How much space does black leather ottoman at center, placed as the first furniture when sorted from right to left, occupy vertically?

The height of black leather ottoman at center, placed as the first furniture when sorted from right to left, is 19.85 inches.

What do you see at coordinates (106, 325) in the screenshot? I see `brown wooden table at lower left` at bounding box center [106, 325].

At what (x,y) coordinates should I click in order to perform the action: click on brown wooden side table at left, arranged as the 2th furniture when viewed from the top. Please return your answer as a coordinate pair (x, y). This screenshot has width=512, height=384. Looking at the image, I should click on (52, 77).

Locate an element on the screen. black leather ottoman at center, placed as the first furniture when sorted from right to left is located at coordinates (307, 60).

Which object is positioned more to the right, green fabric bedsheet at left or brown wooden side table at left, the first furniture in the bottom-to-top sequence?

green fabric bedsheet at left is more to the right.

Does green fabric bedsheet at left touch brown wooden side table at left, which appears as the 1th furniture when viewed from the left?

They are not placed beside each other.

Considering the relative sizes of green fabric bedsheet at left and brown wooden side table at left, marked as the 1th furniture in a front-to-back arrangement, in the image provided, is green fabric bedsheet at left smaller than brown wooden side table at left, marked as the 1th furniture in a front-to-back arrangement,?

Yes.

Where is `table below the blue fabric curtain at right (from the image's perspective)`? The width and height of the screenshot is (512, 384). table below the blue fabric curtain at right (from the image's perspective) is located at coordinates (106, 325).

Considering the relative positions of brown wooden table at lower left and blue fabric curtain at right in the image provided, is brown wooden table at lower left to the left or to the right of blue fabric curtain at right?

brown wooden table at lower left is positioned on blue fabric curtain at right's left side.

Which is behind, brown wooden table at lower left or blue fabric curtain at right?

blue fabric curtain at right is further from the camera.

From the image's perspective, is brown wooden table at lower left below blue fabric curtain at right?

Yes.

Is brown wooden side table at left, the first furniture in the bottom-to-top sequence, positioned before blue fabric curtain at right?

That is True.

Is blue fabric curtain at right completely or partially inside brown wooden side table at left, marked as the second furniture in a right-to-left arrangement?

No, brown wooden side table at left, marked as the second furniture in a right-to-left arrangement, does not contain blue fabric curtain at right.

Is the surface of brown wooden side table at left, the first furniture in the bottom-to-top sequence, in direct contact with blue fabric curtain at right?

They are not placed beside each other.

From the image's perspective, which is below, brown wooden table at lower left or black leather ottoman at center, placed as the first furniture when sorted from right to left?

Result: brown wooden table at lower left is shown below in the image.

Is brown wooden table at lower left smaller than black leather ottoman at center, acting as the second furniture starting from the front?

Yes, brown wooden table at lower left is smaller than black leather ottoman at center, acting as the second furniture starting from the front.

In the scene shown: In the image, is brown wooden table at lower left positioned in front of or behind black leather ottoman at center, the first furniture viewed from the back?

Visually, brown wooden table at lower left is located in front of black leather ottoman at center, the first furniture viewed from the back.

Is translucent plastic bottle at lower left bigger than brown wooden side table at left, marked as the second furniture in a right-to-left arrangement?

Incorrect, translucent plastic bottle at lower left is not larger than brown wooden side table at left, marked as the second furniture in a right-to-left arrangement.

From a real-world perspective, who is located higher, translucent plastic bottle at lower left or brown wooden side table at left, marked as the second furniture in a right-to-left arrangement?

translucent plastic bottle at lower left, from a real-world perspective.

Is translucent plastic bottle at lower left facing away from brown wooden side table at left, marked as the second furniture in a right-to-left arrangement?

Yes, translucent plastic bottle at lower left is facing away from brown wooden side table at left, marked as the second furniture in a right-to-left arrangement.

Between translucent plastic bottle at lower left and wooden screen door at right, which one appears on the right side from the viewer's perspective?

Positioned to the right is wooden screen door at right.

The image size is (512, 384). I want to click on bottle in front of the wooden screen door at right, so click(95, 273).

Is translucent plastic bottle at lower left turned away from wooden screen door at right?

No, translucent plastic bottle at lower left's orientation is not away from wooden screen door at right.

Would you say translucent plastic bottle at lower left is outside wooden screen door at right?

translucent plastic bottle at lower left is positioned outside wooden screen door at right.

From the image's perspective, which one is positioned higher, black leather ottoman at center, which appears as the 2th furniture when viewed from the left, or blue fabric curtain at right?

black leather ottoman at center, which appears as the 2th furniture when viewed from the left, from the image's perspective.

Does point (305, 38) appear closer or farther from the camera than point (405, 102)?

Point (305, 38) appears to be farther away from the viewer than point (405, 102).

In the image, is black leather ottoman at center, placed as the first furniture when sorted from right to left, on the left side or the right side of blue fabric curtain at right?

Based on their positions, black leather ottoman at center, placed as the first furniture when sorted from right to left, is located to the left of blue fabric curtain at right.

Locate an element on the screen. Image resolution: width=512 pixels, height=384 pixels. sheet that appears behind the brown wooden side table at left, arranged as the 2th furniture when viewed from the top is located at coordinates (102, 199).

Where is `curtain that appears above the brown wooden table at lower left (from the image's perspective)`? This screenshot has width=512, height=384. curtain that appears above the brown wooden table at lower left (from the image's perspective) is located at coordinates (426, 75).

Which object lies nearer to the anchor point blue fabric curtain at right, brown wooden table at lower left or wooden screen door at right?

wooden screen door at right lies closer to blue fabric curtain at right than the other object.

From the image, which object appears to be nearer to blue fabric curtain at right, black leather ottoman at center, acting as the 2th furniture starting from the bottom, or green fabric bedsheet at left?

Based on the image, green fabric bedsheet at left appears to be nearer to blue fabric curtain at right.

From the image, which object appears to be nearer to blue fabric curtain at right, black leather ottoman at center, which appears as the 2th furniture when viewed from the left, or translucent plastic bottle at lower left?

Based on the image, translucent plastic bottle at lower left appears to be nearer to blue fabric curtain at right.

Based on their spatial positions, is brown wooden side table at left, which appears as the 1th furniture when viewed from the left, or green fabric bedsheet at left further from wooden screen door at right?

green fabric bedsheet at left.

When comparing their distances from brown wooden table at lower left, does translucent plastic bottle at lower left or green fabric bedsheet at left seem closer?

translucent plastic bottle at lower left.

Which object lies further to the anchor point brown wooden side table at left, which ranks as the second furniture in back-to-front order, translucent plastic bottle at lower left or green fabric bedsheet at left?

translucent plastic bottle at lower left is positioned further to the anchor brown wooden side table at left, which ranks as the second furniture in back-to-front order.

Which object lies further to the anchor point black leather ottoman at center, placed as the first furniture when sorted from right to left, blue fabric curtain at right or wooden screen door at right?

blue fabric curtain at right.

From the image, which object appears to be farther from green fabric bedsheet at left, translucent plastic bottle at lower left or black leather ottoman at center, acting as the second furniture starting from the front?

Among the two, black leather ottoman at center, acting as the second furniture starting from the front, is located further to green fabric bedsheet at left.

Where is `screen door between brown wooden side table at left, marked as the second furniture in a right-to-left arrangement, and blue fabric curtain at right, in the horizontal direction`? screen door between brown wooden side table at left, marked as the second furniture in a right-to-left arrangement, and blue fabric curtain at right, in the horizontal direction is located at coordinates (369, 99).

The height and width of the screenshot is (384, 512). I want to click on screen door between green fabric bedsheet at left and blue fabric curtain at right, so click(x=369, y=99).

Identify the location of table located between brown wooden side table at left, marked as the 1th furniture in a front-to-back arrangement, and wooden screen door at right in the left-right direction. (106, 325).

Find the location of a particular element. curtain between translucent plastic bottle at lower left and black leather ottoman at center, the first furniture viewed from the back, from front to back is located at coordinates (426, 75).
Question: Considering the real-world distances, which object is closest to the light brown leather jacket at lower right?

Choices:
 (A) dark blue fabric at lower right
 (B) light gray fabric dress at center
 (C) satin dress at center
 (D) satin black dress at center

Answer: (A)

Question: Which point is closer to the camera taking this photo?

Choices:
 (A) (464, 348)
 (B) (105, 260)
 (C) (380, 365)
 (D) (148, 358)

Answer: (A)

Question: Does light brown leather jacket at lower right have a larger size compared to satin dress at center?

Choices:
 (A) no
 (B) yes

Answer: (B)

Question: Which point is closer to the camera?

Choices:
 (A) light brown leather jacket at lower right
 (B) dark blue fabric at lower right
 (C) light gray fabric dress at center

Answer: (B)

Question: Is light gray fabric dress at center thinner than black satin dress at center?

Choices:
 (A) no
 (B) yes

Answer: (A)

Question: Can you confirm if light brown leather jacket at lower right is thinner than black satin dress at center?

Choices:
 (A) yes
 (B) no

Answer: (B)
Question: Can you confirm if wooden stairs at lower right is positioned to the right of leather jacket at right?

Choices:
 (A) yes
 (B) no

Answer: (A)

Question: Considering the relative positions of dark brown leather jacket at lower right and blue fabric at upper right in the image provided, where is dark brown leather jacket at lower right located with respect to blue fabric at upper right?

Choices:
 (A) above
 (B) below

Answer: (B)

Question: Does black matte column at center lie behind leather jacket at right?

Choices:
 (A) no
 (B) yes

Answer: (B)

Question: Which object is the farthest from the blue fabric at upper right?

++++++

Give the rows again, starting with the line that contains "Considering the relative sizes" and going on through the line that contains "coordinates (106, 325).", with every "green fabric bedsheet" changed to "green cotton bedsheet" and nothing else altered. Return only those lines.

Considering the relative sizes of green cotton bedsheet at left and brown wooden side table at left, marked as the 1th furniture in a front-to-back arrangement, in the image provided, is green cotton bedsheet at left smaller than brown wooden side table at left, marked as the 1th furniture in a front-to-back arrangement,?

Yes.

Where is `table below the blue fabric curtain at right (from the image's perspective)`? The width and height of the screenshot is (512, 384). table below the blue fabric curtain at right (from the image's perspective) is located at coordinates (106, 325).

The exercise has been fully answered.